* **Prompt**: From the line that includes "(402, 455) = (446, 298): white" down to the final line of the data below, copy every line exactly and leave the rest out.

* **Information supplied**:
%%
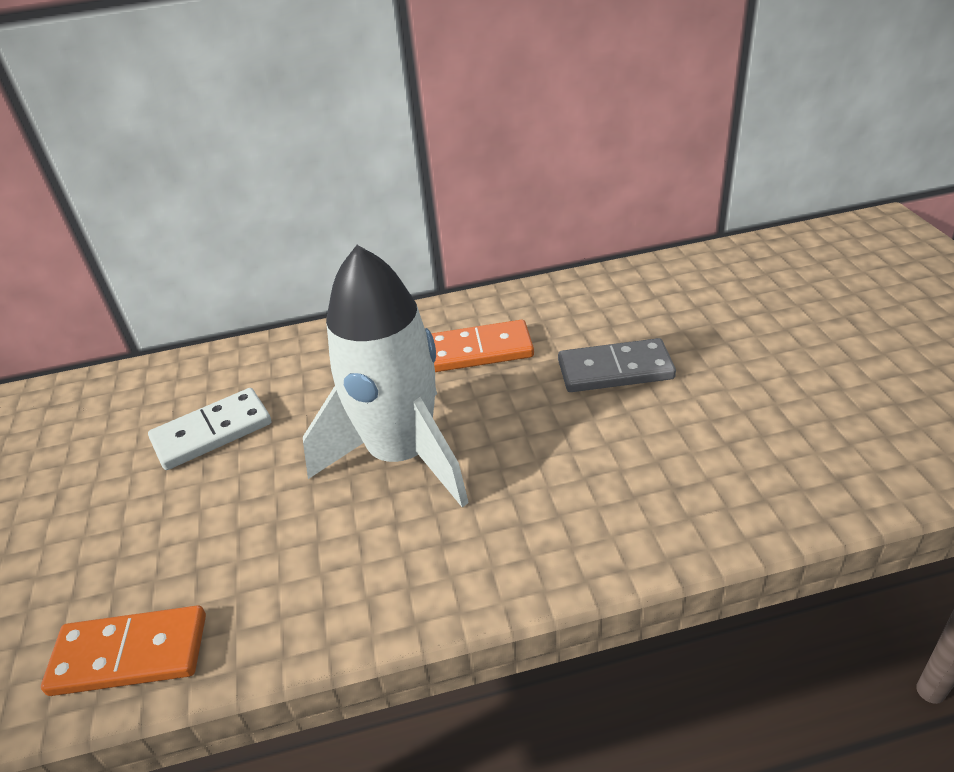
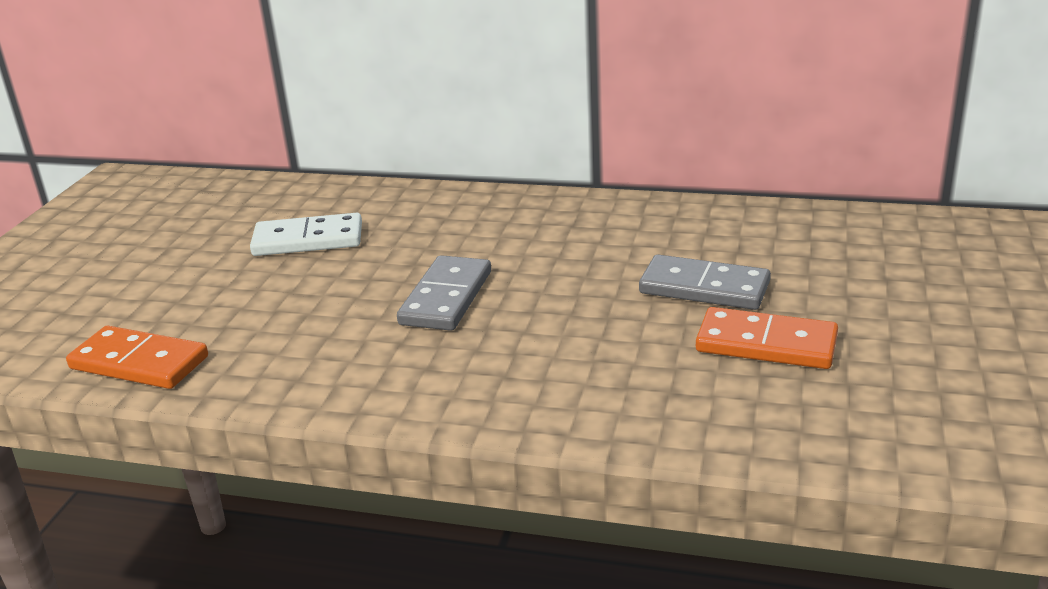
camera: 25 degrees right, 10 degrees down
(402, 455) = (446, 298): white rocket -> grey domino
(480, 350) = (587, 240): orange domino -> orange domino (766, 344)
%%
* **The answer**:
(402, 455) = (446, 298): white rocket -> grey domino
(480, 350) = (587, 240): orange domino -> orange domino (766, 344)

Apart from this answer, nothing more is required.